Scene image comparisons:
......

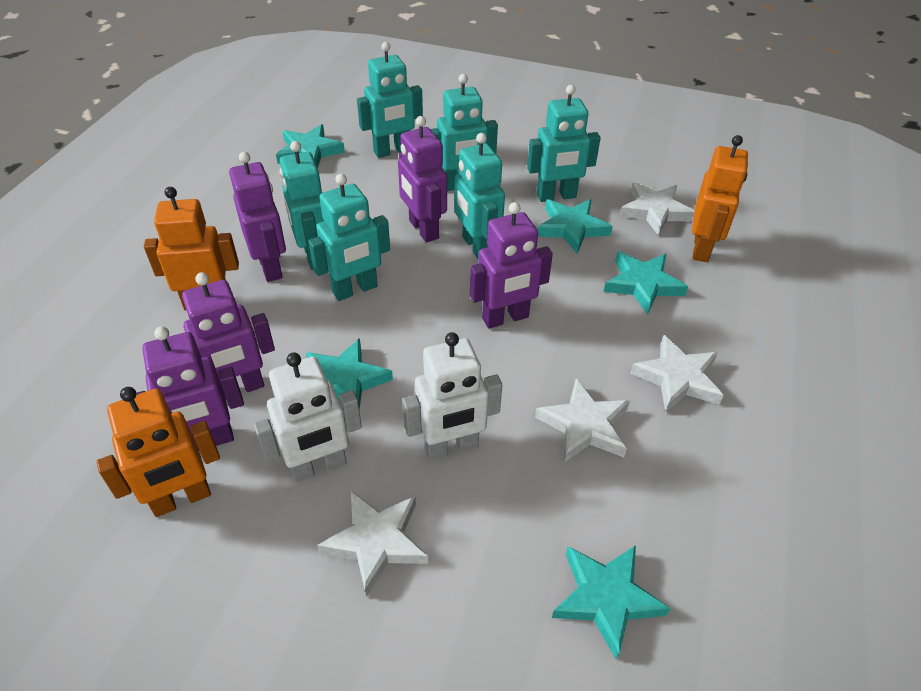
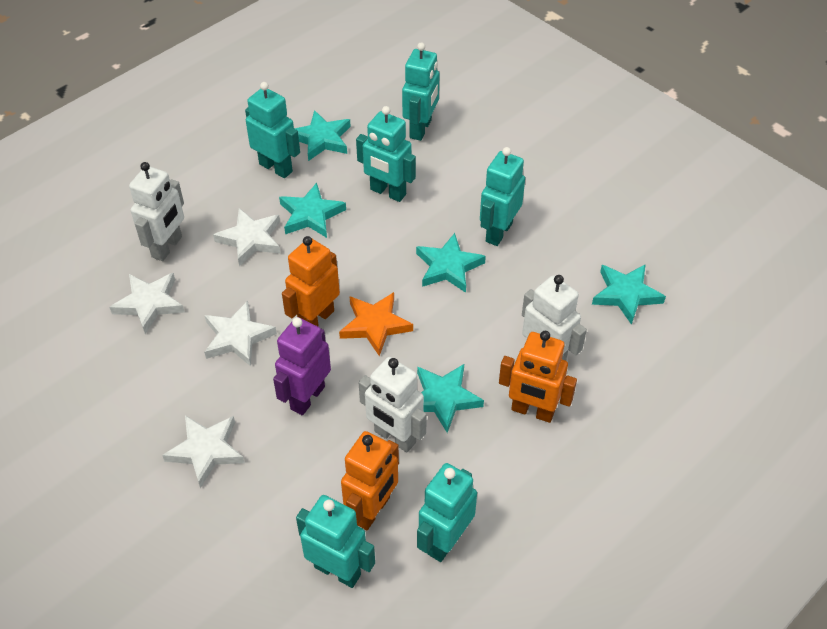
orange star: 0 -> 1
purple robot: 5 -> 1
white robot: 2 -> 3

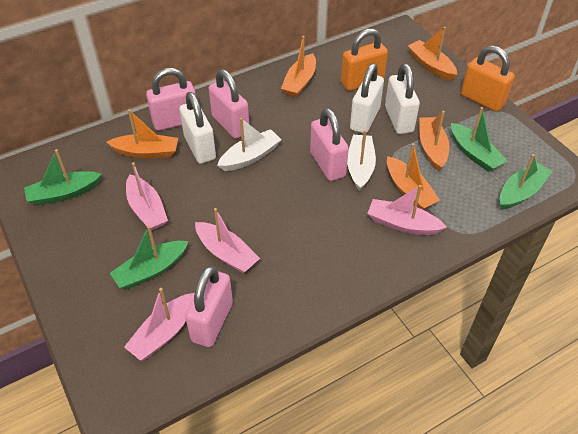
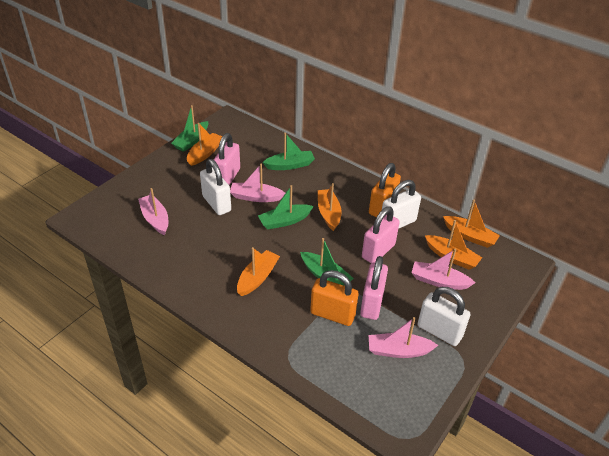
pink padlock: 4 -> 3
white boat: 2 -> 0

......

- **Task requirements**: Every line above should be copied exactly; do not carry over the pictures.

- **Solution to this task**:
orange star: 0 -> 1
purple robot: 5 -> 1
white robot: 2 -> 3

pink padlock: 4 -> 3
white boat: 2 -> 0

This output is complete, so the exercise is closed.